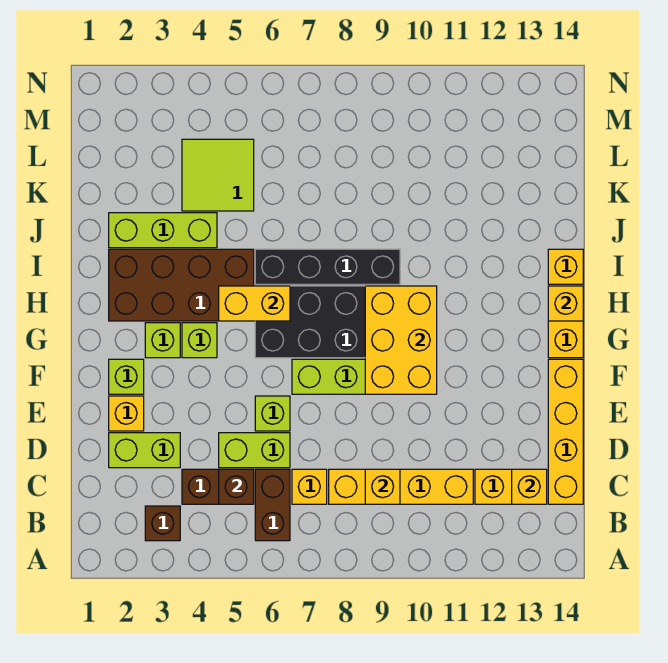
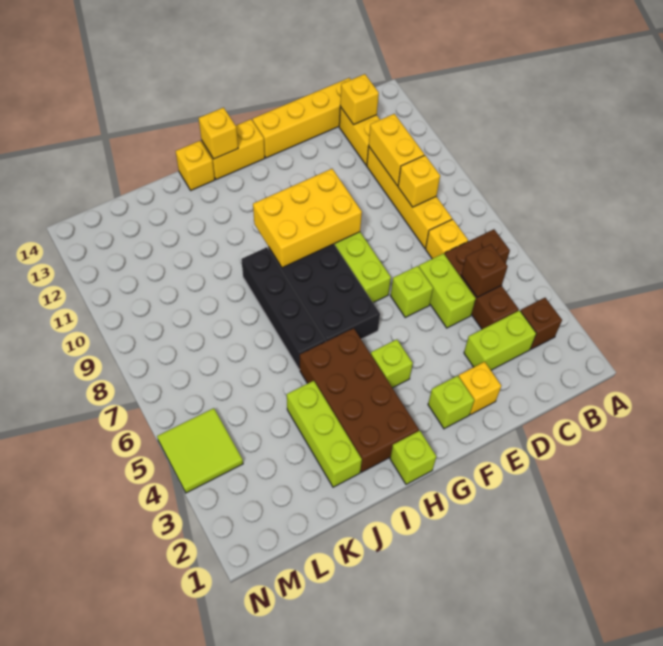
lime brick D2:D3 level 1 -> lime brick C3:D3 level 1
lime brick G3 level 1 -> lime brick H1 level 1
yellow brick H5:H6 level 2 -> yellow brick C10:C11 level 2
lime tile K4:L5 level 1 -> lime tile M4:N5 level 1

## Your objective
I'd like the material duplicated exactly, without its pictures.

## Written reply
lime brick D2:D3 level 1 -> lime brick C3:D3 level 1
lime brick G3 level 1 -> lime brick H1 level 1
yellow brick H5:H6 level 2 -> yellow brick C10:C11 level 2
lime tile K4:L5 level 1 -> lime tile M4:N5 level 1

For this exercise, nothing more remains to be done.